## start Information provided

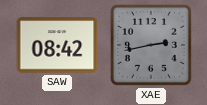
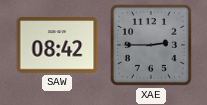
XAE: 2:43 -> 2:45
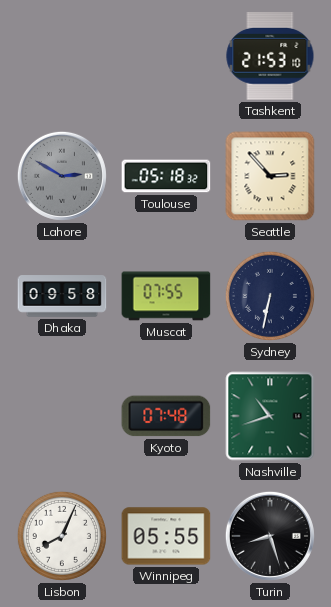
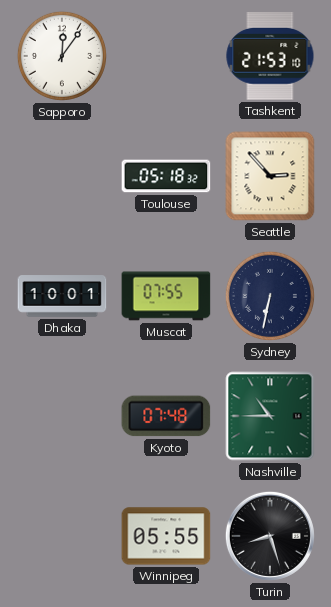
Sapporo: none -> 12:06
Lahore: 2:50 -> none
Dhaka: 09:58 -> 10:01
Nashville: 10:42 -> 10:45
Lisbon: 8:04 -> none
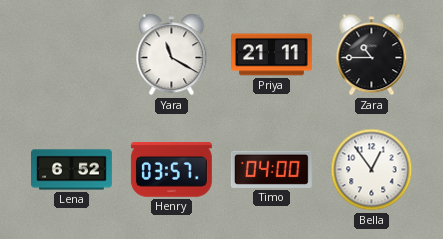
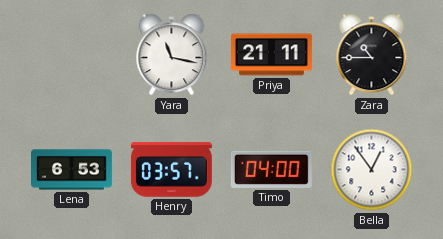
Yara: 11:20 -> 11:17
Lena: 6:52 -> 6:53
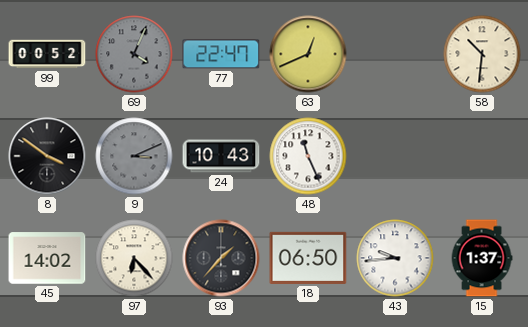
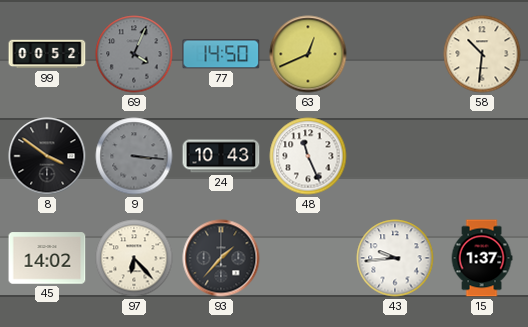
77: 22:47 -> 14:50
9: 3:11 -> 3:16
18: 06:50 -> none
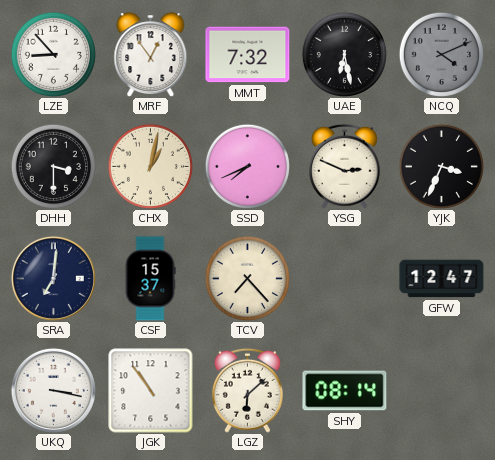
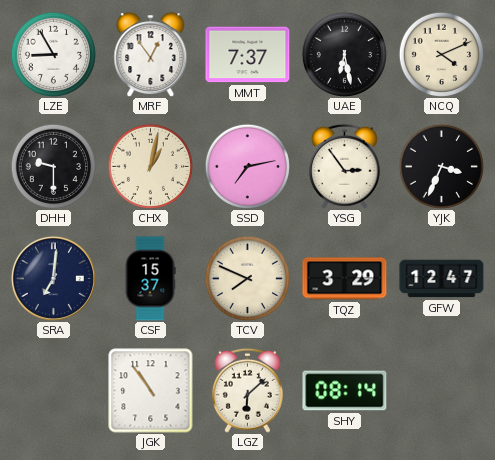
LZE: 8:53 -> 8:55
MMT: 7:32 -> 7:37
NCQ dial: grey -> cream
DHH: 3:30 -> 9:30
SSD: 7:41 -> 7:13
YSG: 2:49 -> 2:54
TCV: 7:23 -> 7:49
TQZ: none -> 3:29
UKQ: 3:17 -> none
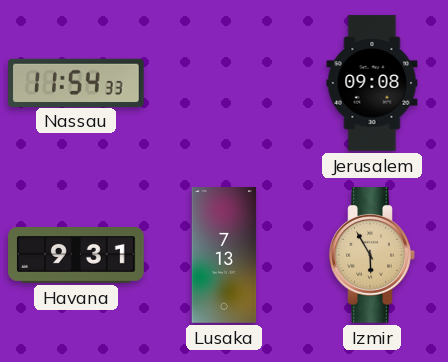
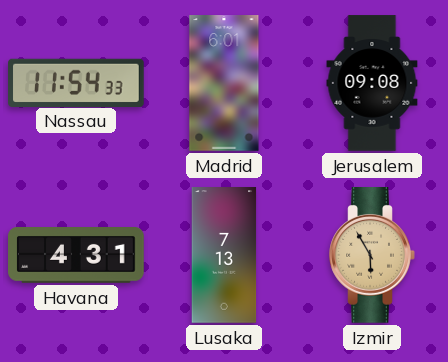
Madrid: none -> 6:01
Havana: 9:31 -> 4:31
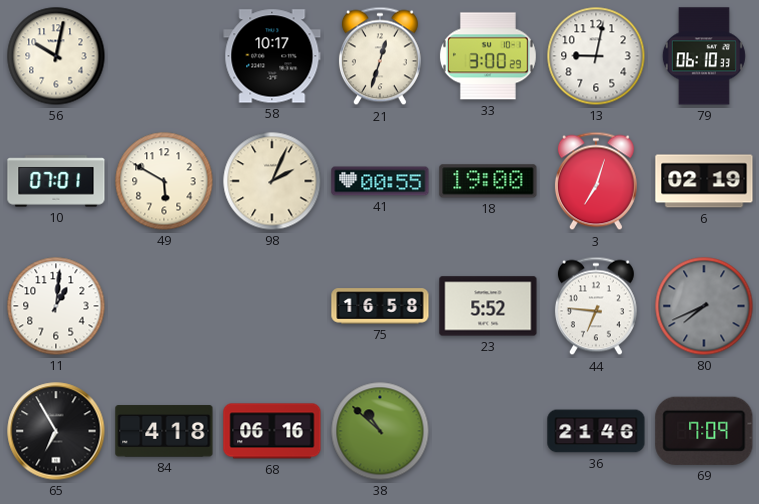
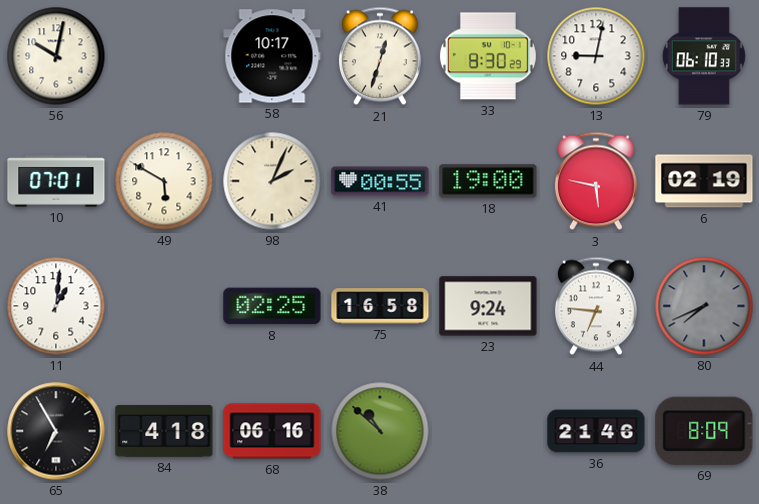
33: 3:00 -> 8:30
3: 7:03 -> 5:47
8: none -> 02:25
23: 5:52 -> 9:24
69: 7:09 -> 8:09
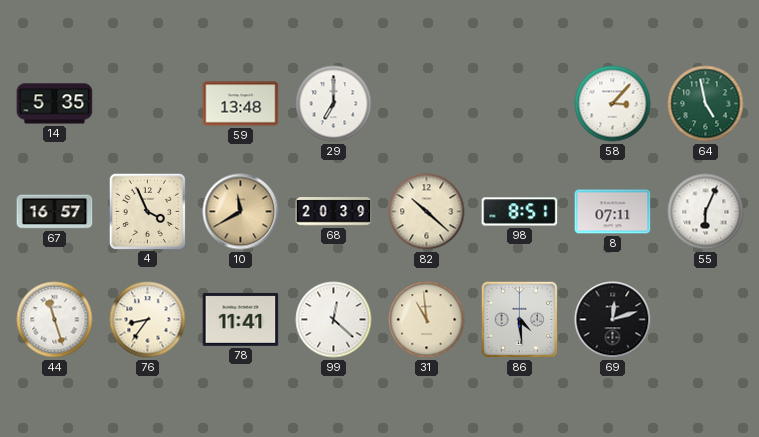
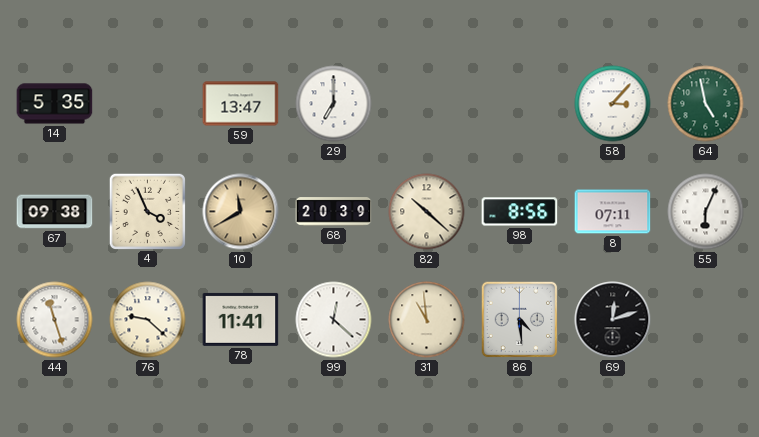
59: 13:48 -> 13:47
67: 16:57 -> 09:38
98: 8:51 -> 8:56
76: 8:36 -> 9:22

## end Information provided

_Problem description_. Copy every line of the items above without changing anything, and leave out the pictures.

_Answer in full_.
XAE: 2:43 -> 2:45
Sapporo: none -> 12:06
Lahore: 2:50 -> none
Dhaka: 09:58 -> 10:01
Nashville: 10:42 -> 10:45
Lisbon: 8:04 -> none
Yara: 11:20 -> 11:17
Lena: 6:52 -> 6:53
77: 22:47 -> 14:50
9: 3:11 -> 3:16
18: 06:50 -> none
LZE: 8:53 -> 8:55
MMT: 7:32 -> 7:37
NCQ dial: grey -> cream
DHH: 3:30 -> 9:30
SSD: 7:41 -> 7:13
YSG: 2:49 -> 2:54
TCV: 7:23 -> 7:49
TQZ: none -> 3:29
UKQ: 3:17 -> none
Madrid: none -> 6:01
Havana: 9:31 -> 4:31
33: 3:00 -> 8:30
3: 7:03 -> 5:47
8: none -> 02:25
23: 5:52 -> 9:24
69: 7:09 -> 8:09
59: 13:48 -> 13:47
67: 16:57 -> 09:38
98: 8:51 -> 8:56
76: 8:36 -> 9:22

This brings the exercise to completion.